__Written task__:
Going through the entries below, count each line containing the word "orange". Report the number only.

__Task input__:
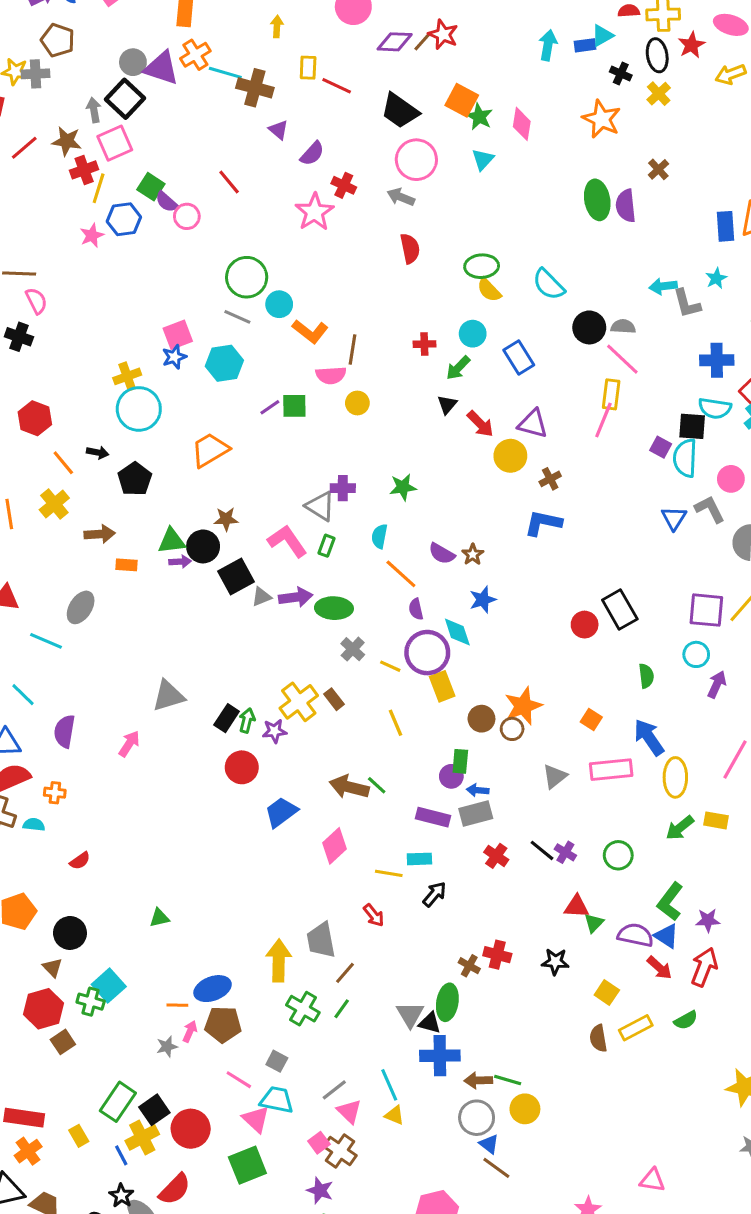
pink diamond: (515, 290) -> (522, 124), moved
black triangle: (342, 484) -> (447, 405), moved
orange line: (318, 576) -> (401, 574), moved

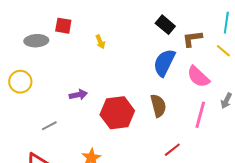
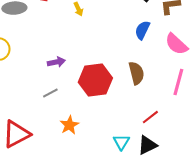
blue semicircle: (164, 63) -> (142, 30), size x0.7
gray line: (49, 126) -> (50, 93), moved

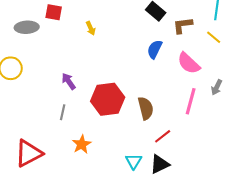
purple arrow: (56, 62) -> (69, 81), turned -114
brown semicircle: (136, 73) -> (146, 108), moved
gray line: (50, 93) -> (63, 112), turned -49

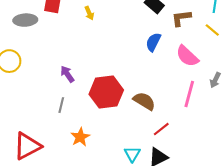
yellow arrow: (91, 28) -> (89, 13), moved
brown semicircle: (146, 108) -> (144, 101), turned -45

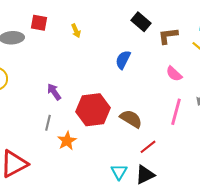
blue semicircle: (153, 42) -> (123, 60), moved
pink semicircle: (187, 56) -> (174, 74), size x0.7
orange star: (80, 137) -> (67, 141), moved

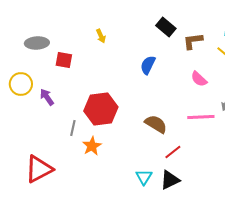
red square: (39, 23) -> (64, 60), moved
purple arrow: (54, 92) -> (47, 97), moved
red hexagon: (93, 110) -> (101, 109), moved
pink line: (176, 112) -> (201, 117), turned 72

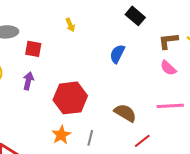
brown L-shape: (193, 41) -> (168, 41), moved
purple arrow: (47, 97) -> (28, 81), moved, turned 48
gray line: (73, 128) -> (90, 138), moved

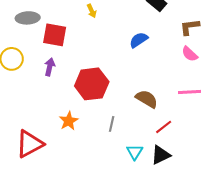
red square: (33, 49) -> (55, 35), size x1.4
blue semicircle: (117, 54) -> (139, 40), turned 30
orange star: (61, 135) -> (69, 121), moved

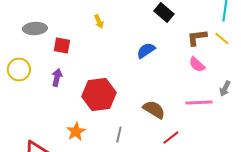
red square: (55, 35) -> (62, 46), size x0.7

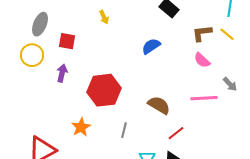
gray ellipse: (35, 29) -> (40, 24), turned -65
yellow circle: (19, 70) -> (32, 55), moved
gray arrow: (225, 89) -> (230, 84), turned -70

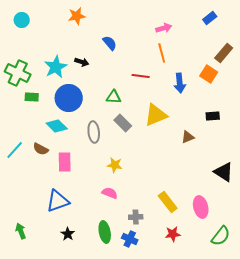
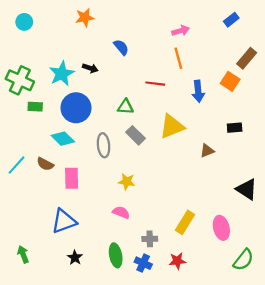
yellow rectangle: (168, 202) -> (185, 222), turned 70
red star: (173, 234) -> (177, 261), moved

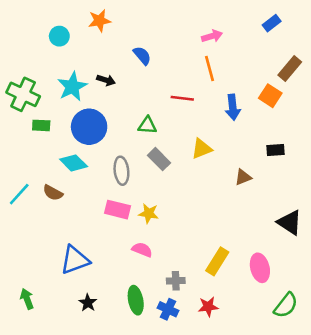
cyan circle: (24, 22) -> (59, 36), moved
yellow triangle: (172, 127) -> (202, 149), size x0.7
pink rectangle: (72, 178) -> (118, 210), moved, turned -75

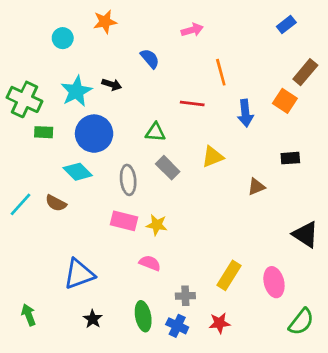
pink arrow: (212, 36) -> (192, 30), moved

__Solution below__:
3